Read the listing below and copy out each line where the word "degrees" occurs.

SUPPLIED MATERIAL:
╔══

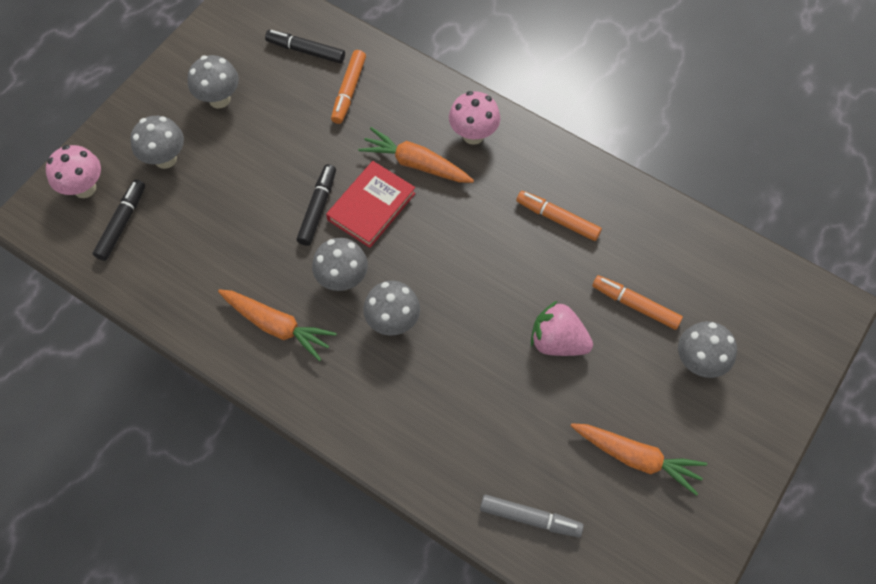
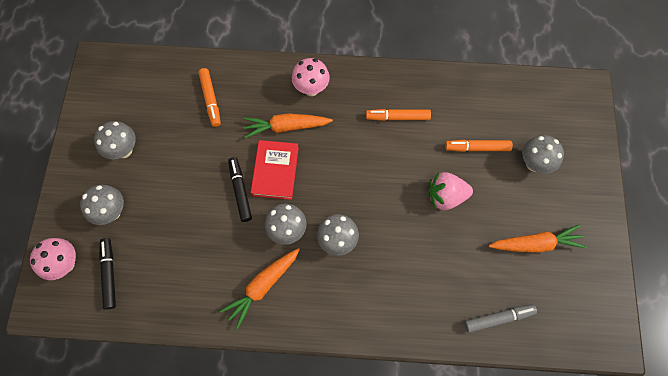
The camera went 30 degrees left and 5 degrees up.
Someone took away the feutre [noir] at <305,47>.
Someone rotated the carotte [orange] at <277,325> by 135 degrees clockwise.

╚══

WRITTEN ANSWER:
The camera went 30 degrees left and 5 degrees up.
Someone rotated the carotte [orange] at <277,325> by 135 degrees clockwise.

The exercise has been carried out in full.